Records from a dataset:
================================
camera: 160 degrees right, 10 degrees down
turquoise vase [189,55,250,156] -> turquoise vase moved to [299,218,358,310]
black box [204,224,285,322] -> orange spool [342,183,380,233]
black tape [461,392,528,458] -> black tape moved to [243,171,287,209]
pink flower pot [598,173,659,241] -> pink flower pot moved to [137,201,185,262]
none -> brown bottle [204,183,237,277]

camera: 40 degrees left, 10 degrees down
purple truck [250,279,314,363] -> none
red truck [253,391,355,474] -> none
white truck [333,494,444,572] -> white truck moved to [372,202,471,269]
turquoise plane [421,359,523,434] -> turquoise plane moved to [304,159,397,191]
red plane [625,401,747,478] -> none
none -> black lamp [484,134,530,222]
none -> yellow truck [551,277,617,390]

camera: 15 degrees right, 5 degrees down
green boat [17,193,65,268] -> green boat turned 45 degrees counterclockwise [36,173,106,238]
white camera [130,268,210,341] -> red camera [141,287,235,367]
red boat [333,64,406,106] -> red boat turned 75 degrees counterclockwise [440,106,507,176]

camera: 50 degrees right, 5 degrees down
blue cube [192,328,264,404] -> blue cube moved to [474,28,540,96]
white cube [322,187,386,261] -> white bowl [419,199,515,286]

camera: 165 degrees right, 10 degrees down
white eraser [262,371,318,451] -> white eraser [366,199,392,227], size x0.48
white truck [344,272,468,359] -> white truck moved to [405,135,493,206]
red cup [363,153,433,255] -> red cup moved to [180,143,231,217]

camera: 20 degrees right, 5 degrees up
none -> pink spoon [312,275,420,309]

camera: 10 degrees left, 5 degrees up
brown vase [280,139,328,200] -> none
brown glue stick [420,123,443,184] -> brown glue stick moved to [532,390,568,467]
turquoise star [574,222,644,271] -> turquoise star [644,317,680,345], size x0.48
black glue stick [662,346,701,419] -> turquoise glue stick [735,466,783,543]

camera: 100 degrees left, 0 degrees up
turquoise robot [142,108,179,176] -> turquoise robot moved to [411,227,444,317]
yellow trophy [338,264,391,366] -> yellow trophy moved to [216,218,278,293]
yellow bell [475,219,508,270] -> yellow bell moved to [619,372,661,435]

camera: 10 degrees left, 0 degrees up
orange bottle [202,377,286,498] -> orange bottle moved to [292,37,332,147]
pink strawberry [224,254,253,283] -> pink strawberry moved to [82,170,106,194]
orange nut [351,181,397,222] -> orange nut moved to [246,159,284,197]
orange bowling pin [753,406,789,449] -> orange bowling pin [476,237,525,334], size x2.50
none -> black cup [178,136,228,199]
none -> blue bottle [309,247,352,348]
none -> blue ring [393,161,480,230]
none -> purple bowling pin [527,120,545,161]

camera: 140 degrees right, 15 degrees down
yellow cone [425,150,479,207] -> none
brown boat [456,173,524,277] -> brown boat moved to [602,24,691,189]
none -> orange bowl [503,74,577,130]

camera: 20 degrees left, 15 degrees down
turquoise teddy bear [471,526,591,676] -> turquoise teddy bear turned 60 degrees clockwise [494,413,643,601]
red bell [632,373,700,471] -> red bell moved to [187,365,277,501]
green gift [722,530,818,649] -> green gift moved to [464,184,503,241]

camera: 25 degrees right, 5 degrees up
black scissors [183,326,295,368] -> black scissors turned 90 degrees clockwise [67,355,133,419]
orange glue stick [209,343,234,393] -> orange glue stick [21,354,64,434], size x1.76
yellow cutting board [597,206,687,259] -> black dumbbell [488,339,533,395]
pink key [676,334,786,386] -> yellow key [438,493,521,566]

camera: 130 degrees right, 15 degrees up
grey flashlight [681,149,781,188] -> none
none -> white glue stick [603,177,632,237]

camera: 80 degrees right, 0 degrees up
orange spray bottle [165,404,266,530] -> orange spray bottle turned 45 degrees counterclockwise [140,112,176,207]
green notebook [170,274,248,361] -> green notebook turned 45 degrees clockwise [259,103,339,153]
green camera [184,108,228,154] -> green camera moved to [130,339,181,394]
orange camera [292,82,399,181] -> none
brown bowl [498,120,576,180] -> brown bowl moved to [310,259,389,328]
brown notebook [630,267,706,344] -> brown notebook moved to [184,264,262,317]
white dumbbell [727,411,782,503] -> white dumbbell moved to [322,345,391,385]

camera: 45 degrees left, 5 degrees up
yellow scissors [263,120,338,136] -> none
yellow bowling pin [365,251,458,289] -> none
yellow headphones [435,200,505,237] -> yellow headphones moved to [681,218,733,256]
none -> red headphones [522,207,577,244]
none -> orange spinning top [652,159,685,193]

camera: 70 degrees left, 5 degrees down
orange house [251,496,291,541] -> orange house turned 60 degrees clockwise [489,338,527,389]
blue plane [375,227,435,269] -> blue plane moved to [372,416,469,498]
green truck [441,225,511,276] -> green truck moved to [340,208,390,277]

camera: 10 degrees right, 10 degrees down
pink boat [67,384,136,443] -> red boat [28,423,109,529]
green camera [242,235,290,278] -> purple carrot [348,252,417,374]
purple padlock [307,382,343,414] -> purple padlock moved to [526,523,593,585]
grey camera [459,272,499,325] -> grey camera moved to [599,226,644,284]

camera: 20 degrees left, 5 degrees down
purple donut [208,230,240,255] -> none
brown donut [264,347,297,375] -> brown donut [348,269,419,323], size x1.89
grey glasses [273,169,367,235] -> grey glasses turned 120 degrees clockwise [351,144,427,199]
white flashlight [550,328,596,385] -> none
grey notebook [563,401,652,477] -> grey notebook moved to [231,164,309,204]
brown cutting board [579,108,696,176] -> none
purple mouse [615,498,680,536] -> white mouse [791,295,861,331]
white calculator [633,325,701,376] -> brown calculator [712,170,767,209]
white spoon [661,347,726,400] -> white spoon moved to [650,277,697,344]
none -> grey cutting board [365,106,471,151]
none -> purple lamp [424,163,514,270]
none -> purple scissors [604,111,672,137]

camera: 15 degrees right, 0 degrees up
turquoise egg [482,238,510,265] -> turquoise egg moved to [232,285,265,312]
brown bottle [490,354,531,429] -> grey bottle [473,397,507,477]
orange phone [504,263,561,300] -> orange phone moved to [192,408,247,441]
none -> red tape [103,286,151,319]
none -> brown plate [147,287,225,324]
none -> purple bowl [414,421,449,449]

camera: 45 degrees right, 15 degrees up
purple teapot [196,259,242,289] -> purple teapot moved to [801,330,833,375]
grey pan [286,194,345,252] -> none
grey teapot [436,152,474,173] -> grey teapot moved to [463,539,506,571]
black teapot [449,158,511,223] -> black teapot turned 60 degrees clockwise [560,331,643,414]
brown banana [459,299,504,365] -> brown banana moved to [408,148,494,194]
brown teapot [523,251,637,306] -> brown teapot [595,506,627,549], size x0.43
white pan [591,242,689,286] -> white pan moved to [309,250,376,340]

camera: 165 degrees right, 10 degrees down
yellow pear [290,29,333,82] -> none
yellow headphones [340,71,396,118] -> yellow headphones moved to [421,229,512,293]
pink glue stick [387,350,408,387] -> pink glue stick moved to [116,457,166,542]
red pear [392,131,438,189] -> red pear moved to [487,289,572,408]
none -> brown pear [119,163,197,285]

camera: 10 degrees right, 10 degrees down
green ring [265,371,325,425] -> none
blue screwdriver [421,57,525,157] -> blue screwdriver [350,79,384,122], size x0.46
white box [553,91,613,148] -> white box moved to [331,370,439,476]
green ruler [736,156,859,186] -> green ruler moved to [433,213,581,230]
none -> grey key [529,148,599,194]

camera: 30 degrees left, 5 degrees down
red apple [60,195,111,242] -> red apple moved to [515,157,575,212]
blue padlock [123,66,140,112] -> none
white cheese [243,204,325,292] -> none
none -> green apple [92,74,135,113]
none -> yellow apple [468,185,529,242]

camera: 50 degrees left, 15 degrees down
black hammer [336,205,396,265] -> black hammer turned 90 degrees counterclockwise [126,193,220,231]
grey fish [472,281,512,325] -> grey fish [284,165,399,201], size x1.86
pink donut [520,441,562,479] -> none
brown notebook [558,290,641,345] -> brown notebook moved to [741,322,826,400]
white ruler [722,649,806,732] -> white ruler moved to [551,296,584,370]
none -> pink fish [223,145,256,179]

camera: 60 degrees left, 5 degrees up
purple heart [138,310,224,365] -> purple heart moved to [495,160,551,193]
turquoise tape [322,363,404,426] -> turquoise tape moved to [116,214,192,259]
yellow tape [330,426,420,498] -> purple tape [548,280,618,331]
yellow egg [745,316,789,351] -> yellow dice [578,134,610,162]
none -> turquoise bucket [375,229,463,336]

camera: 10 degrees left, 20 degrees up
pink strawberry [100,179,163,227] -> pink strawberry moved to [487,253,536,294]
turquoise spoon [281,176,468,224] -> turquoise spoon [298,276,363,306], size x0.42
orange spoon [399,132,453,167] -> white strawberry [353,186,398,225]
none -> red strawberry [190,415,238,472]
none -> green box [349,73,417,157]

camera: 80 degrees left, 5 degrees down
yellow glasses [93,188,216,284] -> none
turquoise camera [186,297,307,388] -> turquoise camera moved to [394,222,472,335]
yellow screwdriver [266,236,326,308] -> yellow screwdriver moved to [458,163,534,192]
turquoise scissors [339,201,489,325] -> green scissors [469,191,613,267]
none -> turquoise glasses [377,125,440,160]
================================
* _About this task_:
What you give back must be the stretch above, starting at the line with "blue screwdriver [421,57,525,157]" and ending at the line with "yellow glasses [93,188,216,284] -> none", copied exactly.

* _Your response_:
blue screwdriver [421,57,525,157] -> blue screwdriver [350,79,384,122], size x0.46
white box [553,91,613,148] -> white box moved to [331,370,439,476]
green ruler [736,156,859,186] -> green ruler moved to [433,213,581,230]
none -> grey key [529,148,599,194]

camera: 30 degrees left, 5 degrees down
red apple [60,195,111,242] -> red apple moved to [515,157,575,212]
blue padlock [123,66,140,112] -> none
white cheese [243,204,325,292] -> none
none -> green apple [92,74,135,113]
none -> yellow apple [468,185,529,242]

camera: 50 degrees left, 15 degrees down
black hammer [336,205,396,265] -> black hammer turned 90 degrees counterclockwise [126,193,220,231]
grey fish [472,281,512,325] -> grey fish [284,165,399,201], size x1.86
pink donut [520,441,562,479] -> none
brown notebook [558,290,641,345] -> brown notebook moved to [741,322,826,400]
white ruler [722,649,806,732] -> white ruler moved to [551,296,584,370]
none -> pink fish [223,145,256,179]

camera: 60 degrees left, 5 degrees up
purple heart [138,310,224,365] -> purple heart moved to [495,160,551,193]
turquoise tape [322,363,404,426] -> turquoise tape moved to [116,214,192,259]
yellow tape [330,426,420,498] -> purple tape [548,280,618,331]
yellow egg [745,316,789,351] -> yellow dice [578,134,610,162]
none -> turquoise bucket [375,229,463,336]

camera: 10 degrees left, 20 degrees up
pink strawberry [100,179,163,227] -> pink strawberry moved to [487,253,536,294]
turquoise spoon [281,176,468,224] -> turquoise spoon [298,276,363,306], size x0.42
orange spoon [399,132,453,167] -> white strawberry [353,186,398,225]
none -> red strawberry [190,415,238,472]
none -> green box [349,73,417,157]

camera: 80 degrees left, 5 degrees down
yellow glasses [93,188,216,284] -> none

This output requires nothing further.